Data for processing Start Marker
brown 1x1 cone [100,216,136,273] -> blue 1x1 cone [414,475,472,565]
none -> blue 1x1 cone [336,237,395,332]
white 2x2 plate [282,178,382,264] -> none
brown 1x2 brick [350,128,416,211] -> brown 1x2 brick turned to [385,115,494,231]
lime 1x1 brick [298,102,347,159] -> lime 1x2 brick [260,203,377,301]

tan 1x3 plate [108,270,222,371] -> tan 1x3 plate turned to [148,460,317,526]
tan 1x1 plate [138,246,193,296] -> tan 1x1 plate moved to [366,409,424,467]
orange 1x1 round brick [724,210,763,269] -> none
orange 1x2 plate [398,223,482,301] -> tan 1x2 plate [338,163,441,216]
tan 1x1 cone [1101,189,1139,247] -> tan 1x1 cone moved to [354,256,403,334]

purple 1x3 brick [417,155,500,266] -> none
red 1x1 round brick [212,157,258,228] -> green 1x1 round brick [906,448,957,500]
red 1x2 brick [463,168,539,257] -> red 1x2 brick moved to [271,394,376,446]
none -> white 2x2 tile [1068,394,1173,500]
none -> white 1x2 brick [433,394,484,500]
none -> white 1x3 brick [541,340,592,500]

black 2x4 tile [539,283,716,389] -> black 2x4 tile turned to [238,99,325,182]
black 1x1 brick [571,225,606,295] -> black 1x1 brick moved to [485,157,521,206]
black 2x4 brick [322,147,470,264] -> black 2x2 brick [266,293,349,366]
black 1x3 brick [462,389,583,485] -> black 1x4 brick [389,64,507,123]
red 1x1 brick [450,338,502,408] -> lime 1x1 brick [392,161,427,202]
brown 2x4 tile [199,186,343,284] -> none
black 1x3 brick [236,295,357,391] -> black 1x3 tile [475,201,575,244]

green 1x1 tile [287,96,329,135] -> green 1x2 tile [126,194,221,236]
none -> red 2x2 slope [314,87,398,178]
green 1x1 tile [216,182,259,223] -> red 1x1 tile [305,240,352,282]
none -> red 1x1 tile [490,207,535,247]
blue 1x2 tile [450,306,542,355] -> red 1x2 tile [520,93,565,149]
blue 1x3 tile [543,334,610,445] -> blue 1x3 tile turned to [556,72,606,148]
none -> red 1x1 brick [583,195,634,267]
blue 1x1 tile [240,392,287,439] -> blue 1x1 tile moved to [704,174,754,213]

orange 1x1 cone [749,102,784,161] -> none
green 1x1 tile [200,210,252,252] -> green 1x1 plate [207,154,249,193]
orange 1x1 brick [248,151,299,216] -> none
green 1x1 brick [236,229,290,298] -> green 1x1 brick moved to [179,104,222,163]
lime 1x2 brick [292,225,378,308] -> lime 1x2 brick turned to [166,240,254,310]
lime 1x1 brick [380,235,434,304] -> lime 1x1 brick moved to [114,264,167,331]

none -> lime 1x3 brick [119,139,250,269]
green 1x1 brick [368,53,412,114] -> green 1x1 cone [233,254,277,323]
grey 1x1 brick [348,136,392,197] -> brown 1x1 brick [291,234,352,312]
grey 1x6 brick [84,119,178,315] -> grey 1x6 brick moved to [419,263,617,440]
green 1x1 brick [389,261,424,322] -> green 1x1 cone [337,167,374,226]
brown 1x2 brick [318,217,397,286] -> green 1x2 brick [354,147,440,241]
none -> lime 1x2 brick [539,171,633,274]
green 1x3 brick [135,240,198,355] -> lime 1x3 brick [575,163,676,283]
Data for processing End Marker
(To do) Retype each of the records, word for word, with nothing added or dropped.

(Response)
brown 1x1 cone [100,216,136,273] -> blue 1x1 cone [414,475,472,565]
none -> blue 1x1 cone [336,237,395,332]
white 2x2 plate [282,178,382,264] -> none
brown 1x2 brick [350,128,416,211] -> brown 1x2 brick turned to [385,115,494,231]
lime 1x1 brick [298,102,347,159] -> lime 1x2 brick [260,203,377,301]

tan 1x3 plate [108,270,222,371] -> tan 1x3 plate turned to [148,460,317,526]
tan 1x1 plate [138,246,193,296] -> tan 1x1 plate moved to [366,409,424,467]
orange 1x1 round brick [724,210,763,269] -> none
orange 1x2 plate [398,223,482,301] -> tan 1x2 plate [338,163,441,216]
tan 1x1 cone [1101,189,1139,247] -> tan 1x1 cone moved to [354,256,403,334]

purple 1x3 brick [417,155,500,266] -> none
red 1x1 round brick [212,157,258,228] -> green 1x1 round brick [906,448,957,500]
red 1x2 brick [463,168,539,257] -> red 1x2 brick moved to [271,394,376,446]
none -> white 2x2 tile [1068,394,1173,500]
none -> white 1x2 brick [433,394,484,500]
none -> white 1x3 brick [541,340,592,500]

black 2x4 tile [539,283,716,389] -> black 2x4 tile turned to [238,99,325,182]
black 1x1 brick [571,225,606,295] -> black 1x1 brick moved to [485,157,521,206]
black 2x4 brick [322,147,470,264] -> black 2x2 brick [266,293,349,366]
black 1x3 brick [462,389,583,485] -> black 1x4 brick [389,64,507,123]
red 1x1 brick [450,338,502,408] -> lime 1x1 brick [392,161,427,202]
brown 2x4 tile [199,186,343,284] -> none
black 1x3 brick [236,295,357,391] -> black 1x3 tile [475,201,575,244]

green 1x1 tile [287,96,329,135] -> green 1x2 tile [126,194,221,236]
none -> red 2x2 slope [314,87,398,178]
green 1x1 tile [216,182,259,223] -> red 1x1 tile [305,240,352,282]
none -> red 1x1 tile [490,207,535,247]
blue 1x2 tile [450,306,542,355] -> red 1x2 tile [520,93,565,149]
blue 1x3 tile [543,334,610,445] -> blue 1x3 tile turned to [556,72,606,148]
none -> red 1x1 brick [583,195,634,267]
blue 1x1 tile [240,392,287,439] -> blue 1x1 tile moved to [704,174,754,213]

orange 1x1 cone [749,102,784,161] -> none
green 1x1 tile [200,210,252,252] -> green 1x1 plate [207,154,249,193]
orange 1x1 brick [248,151,299,216] -> none
green 1x1 brick [236,229,290,298] -> green 1x1 brick moved to [179,104,222,163]
lime 1x2 brick [292,225,378,308] -> lime 1x2 brick turned to [166,240,254,310]
lime 1x1 brick [380,235,434,304] -> lime 1x1 brick moved to [114,264,167,331]

none -> lime 1x3 brick [119,139,250,269]
green 1x1 brick [368,53,412,114] -> green 1x1 cone [233,254,277,323]
grey 1x1 brick [348,136,392,197] -> brown 1x1 brick [291,234,352,312]
grey 1x6 brick [84,119,178,315] -> grey 1x6 brick moved to [419,263,617,440]
green 1x1 brick [389,261,424,322] -> green 1x1 cone [337,167,374,226]
brown 1x2 brick [318,217,397,286] -> green 1x2 brick [354,147,440,241]
none -> lime 1x2 brick [539,171,633,274]
green 1x3 brick [135,240,198,355] -> lime 1x3 brick [575,163,676,283]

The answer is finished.